**Scene image comparisons:**
···
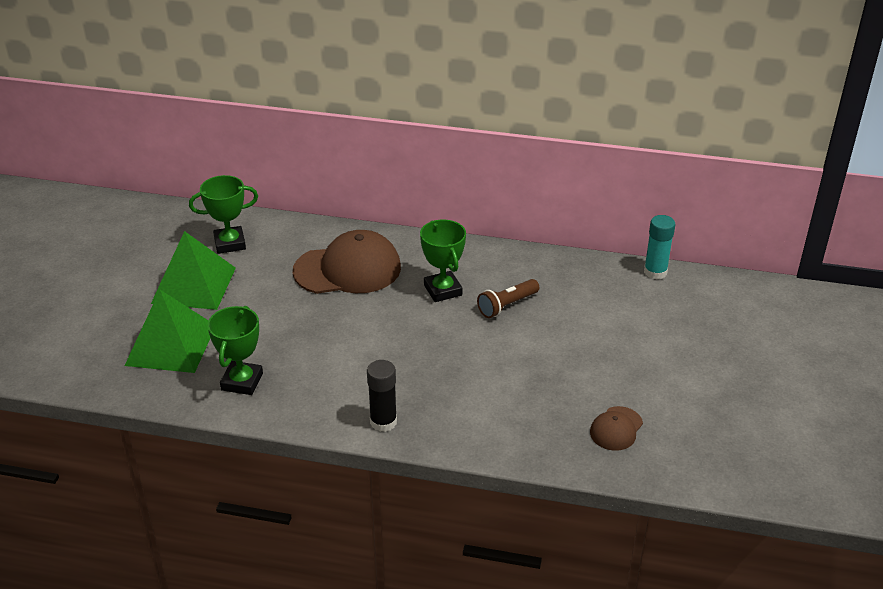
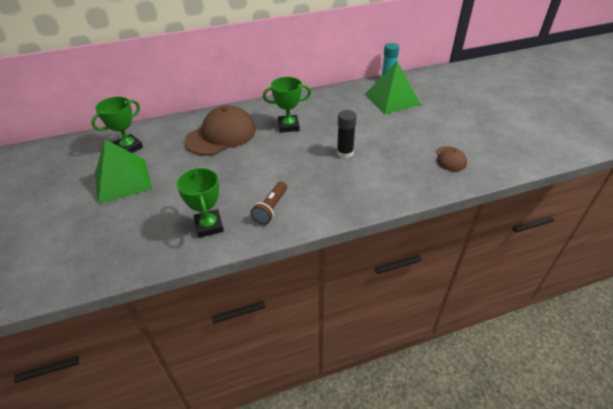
camera: 30 degrees left, 5 degrees up
(171, 345) = (136, 224): green pyramid -> green pyramid (391, 99)
(383, 422) = (324, 210): black glue stick -> black glue stick (345, 153)
(443, 290) = (288, 126): green trophy -> green trophy turned 45 degrees counterclockwise
(507, 306) = (331, 121): brown flashlight -> brown flashlight (271, 208)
···
Give exactly the lines from the one with "(383, 422) = (324, 210): black" to the end of the entries, nothing before them.

**Your solution:**
(383, 422) = (324, 210): black glue stick -> black glue stick (345, 153)
(443, 290) = (288, 126): green trophy -> green trophy turned 45 degrees counterclockwise
(507, 306) = (331, 121): brown flashlight -> brown flashlight (271, 208)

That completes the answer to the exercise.